[Image comparison counts]
----------

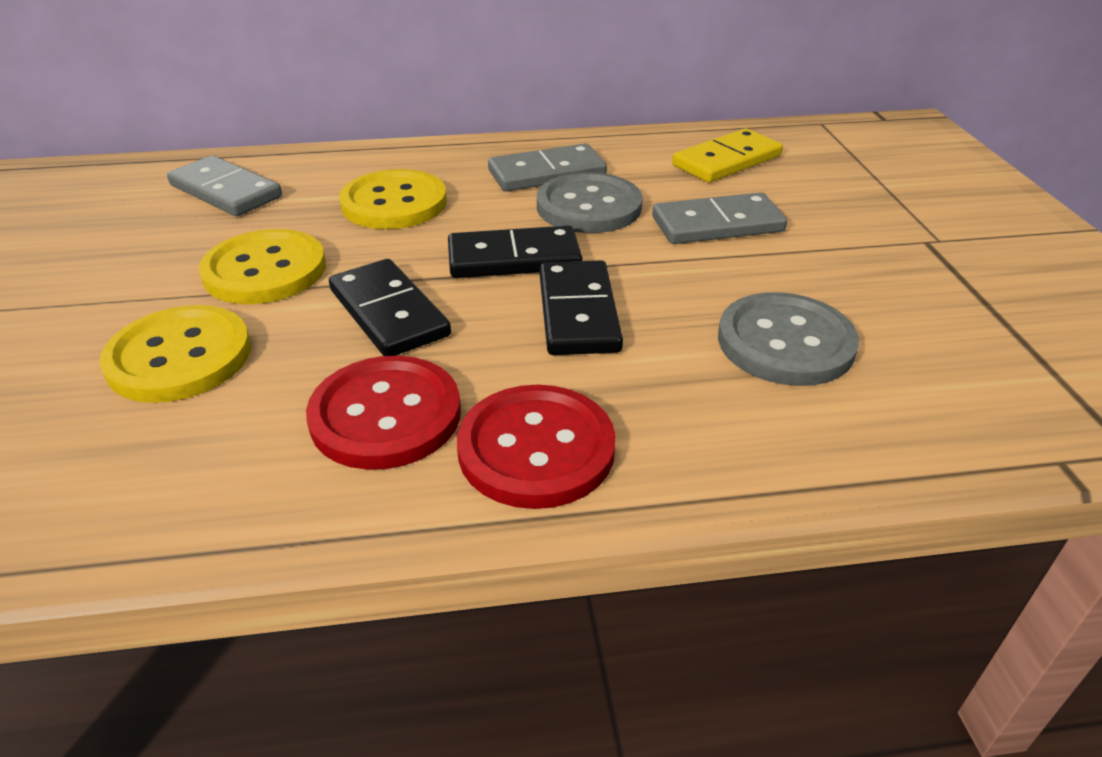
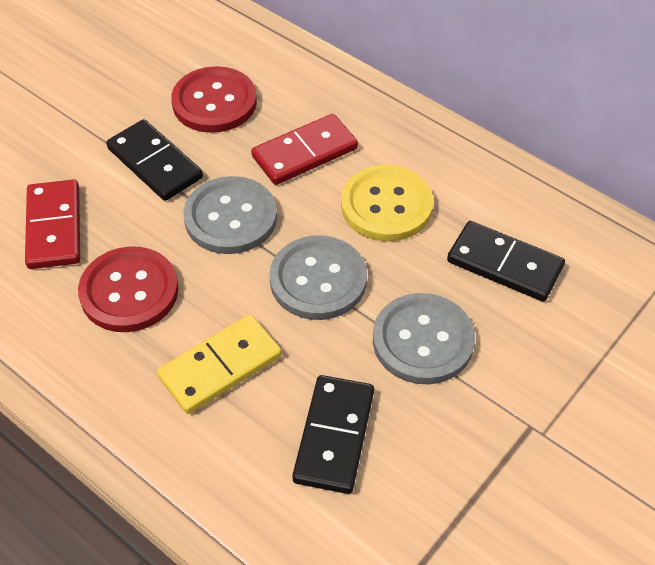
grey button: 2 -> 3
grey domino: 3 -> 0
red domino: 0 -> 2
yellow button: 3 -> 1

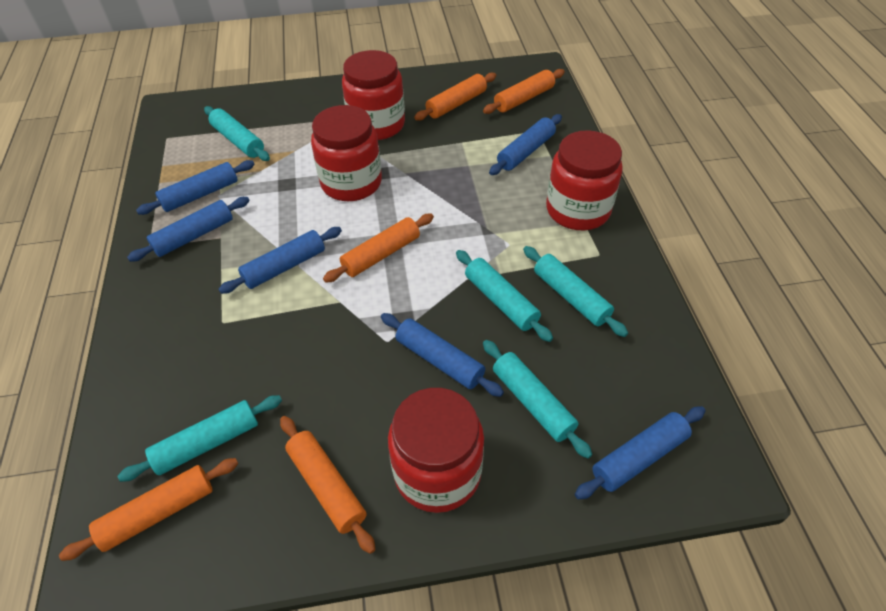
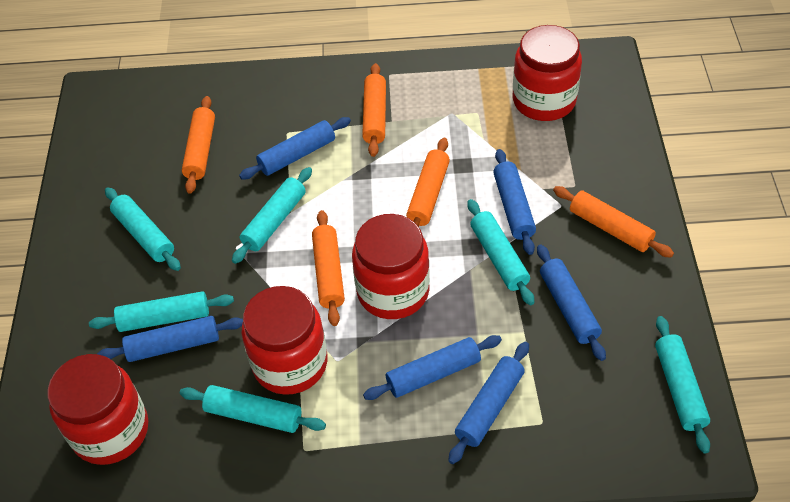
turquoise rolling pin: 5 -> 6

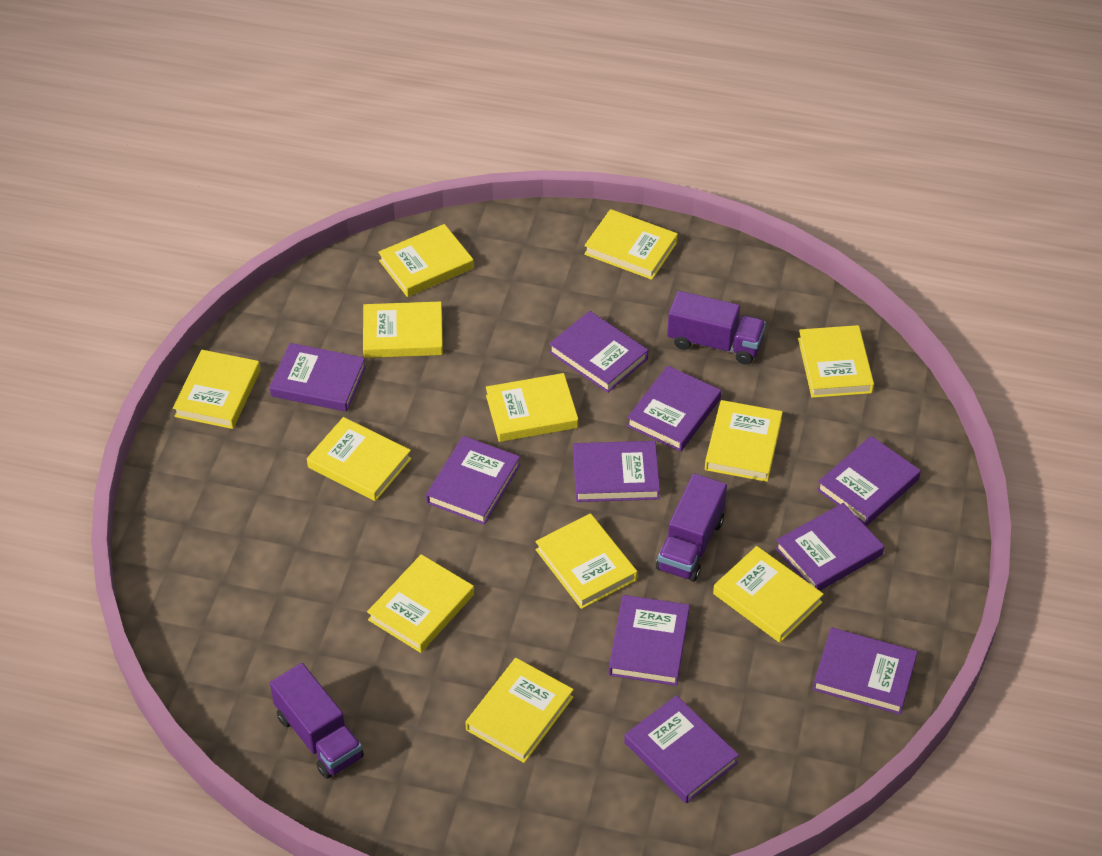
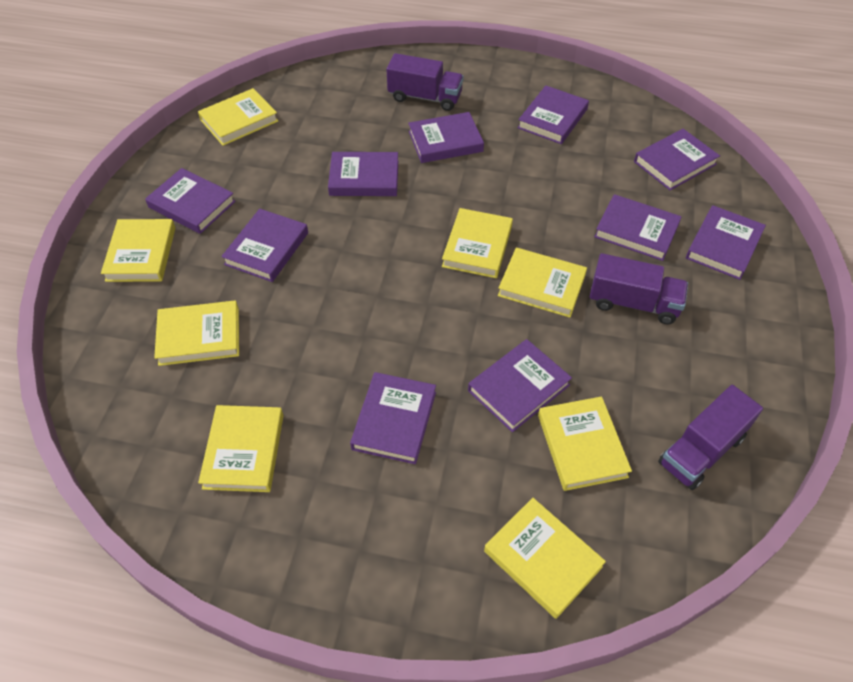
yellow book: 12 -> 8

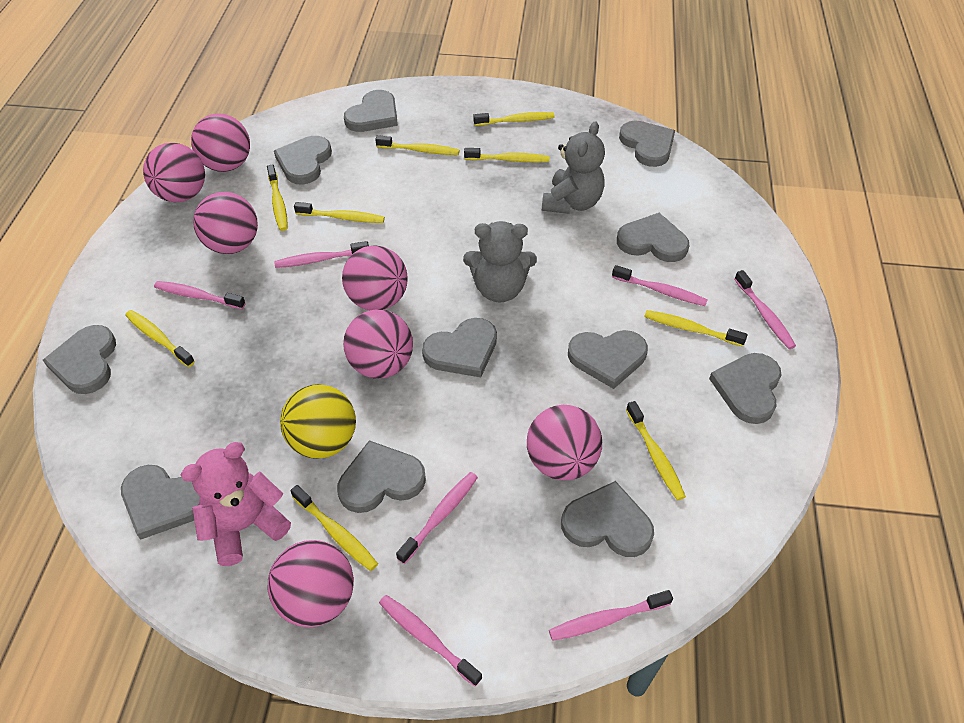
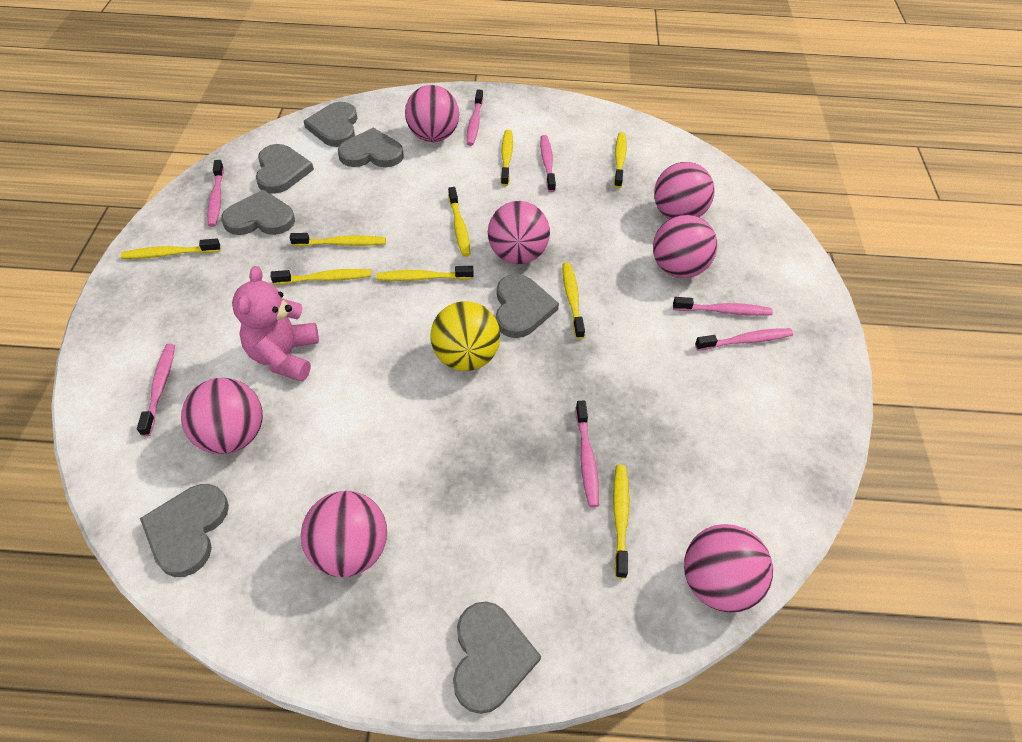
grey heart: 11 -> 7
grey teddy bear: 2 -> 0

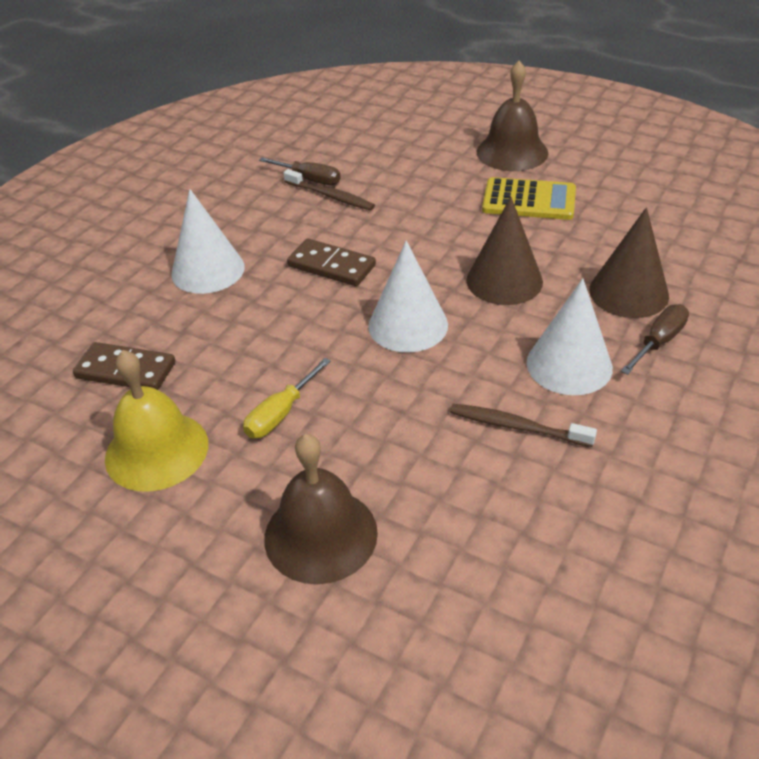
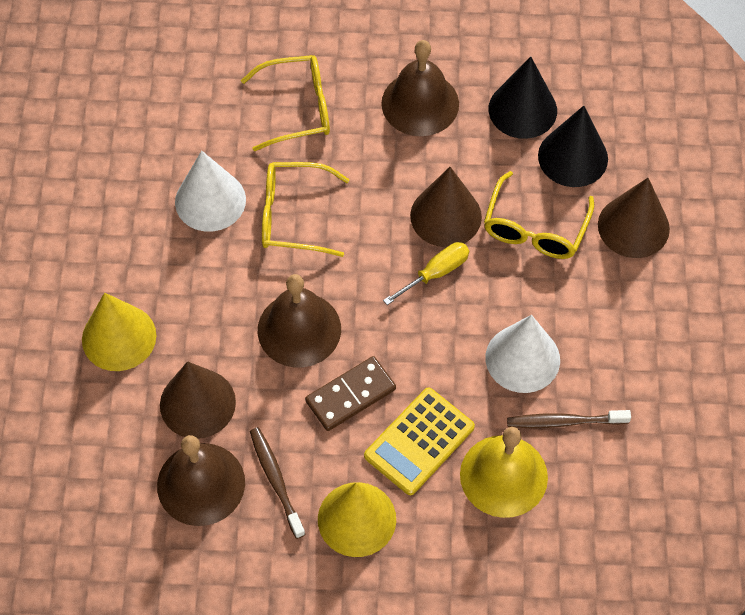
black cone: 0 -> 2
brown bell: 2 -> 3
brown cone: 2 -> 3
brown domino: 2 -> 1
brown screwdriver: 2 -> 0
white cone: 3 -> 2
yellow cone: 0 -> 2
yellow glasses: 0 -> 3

----------

■ **Work order**
Check each line of the records above for the string "brown", and report every line that has it.

■ **Your solution**
brown bell: 2 -> 3
brown cone: 2 -> 3
brown domino: 2 -> 1
brown screwdriver: 2 -> 0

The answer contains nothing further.